* **Problem to work on**:
Print the line containing "GPS1 pin RX: D5 -> D4" and every later line of the records. Keep each one exactly as given, ending with the last.

[Change detection data]
☆ ☆ ☆
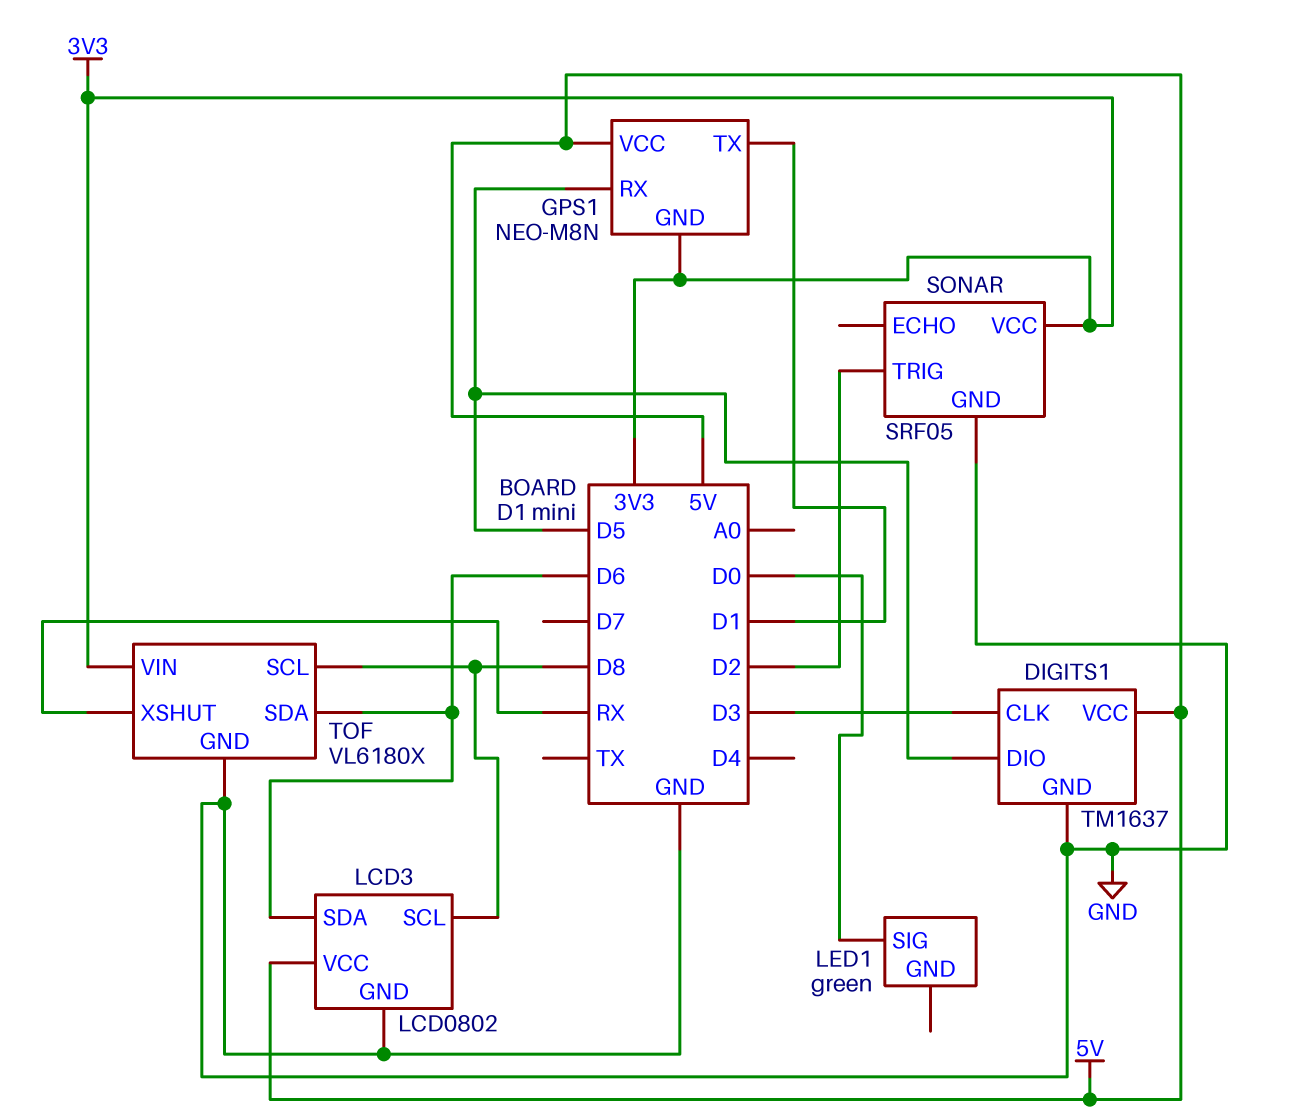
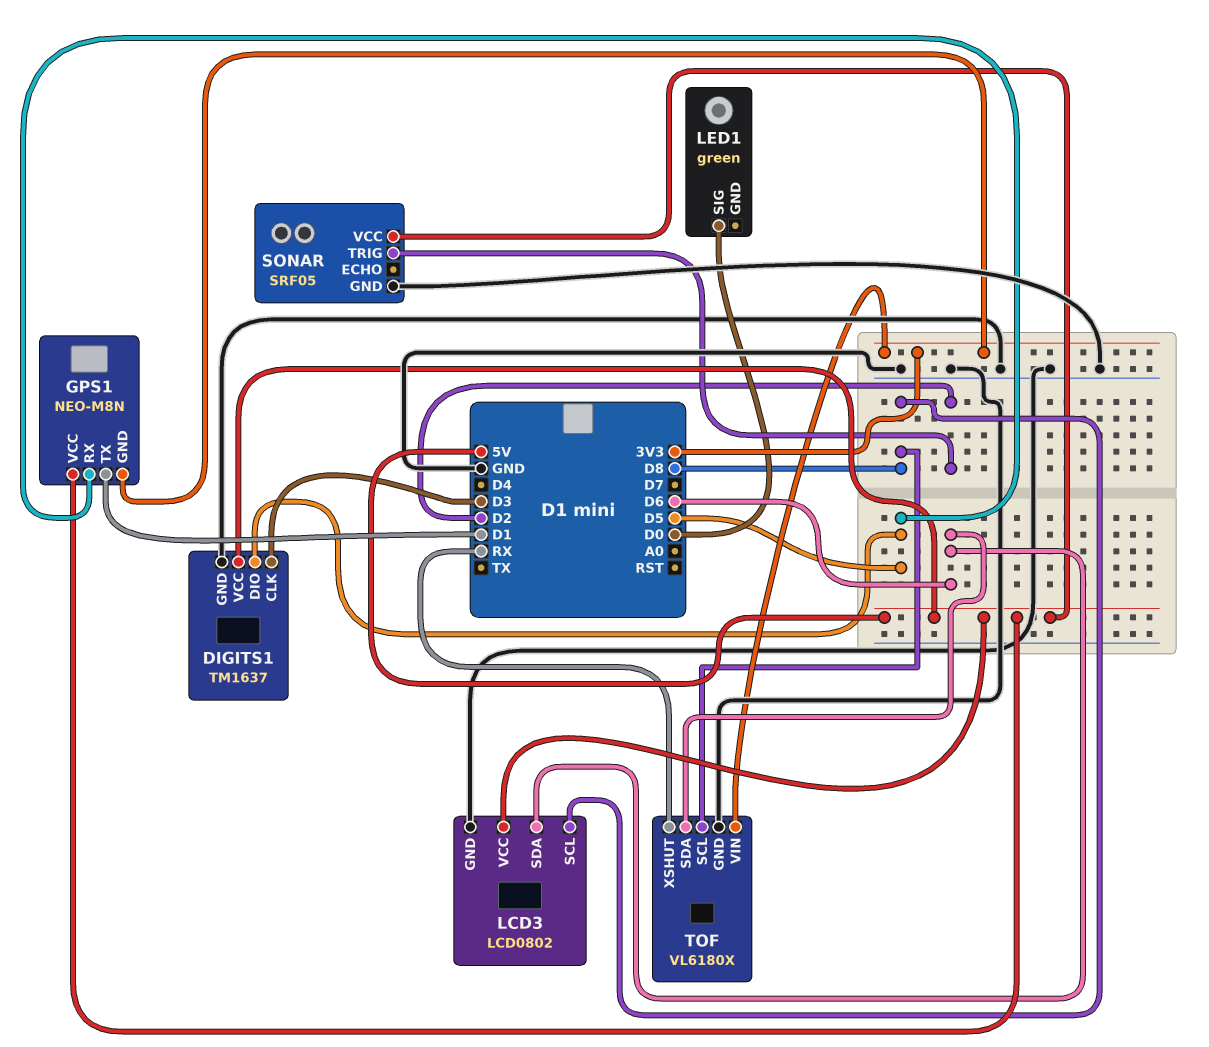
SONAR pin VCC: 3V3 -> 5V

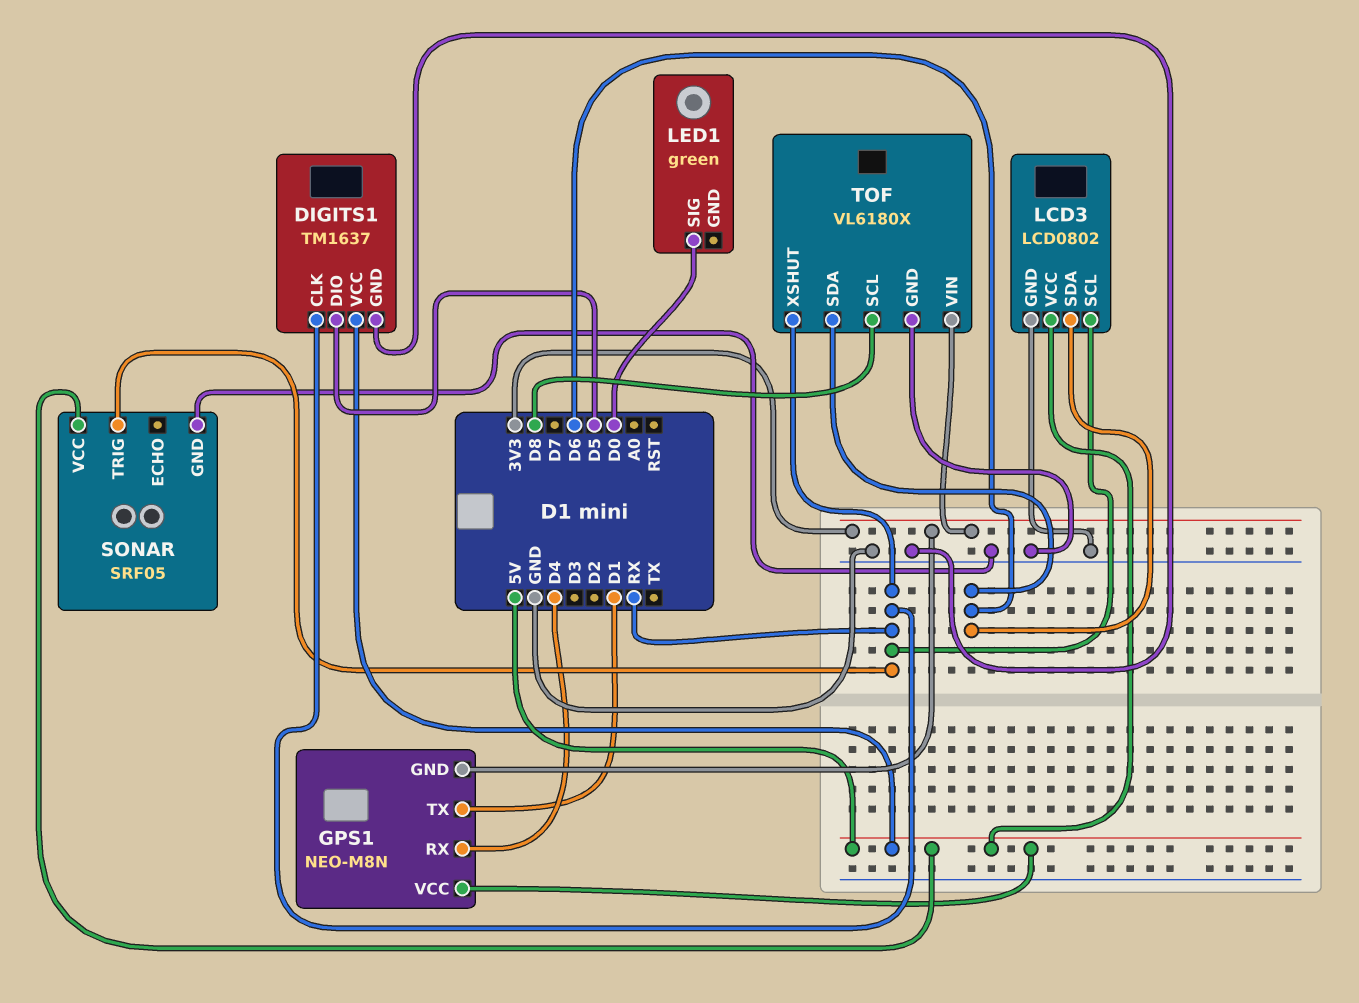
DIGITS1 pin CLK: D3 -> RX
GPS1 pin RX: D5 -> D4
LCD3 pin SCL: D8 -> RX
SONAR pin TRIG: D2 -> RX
☆ ☆ ☆
* **Solution to the problem**:
GPS1 pin RX: D5 -> D4
LCD3 pin SCL: D8 -> RX
SONAR pin TRIG: D2 -> RX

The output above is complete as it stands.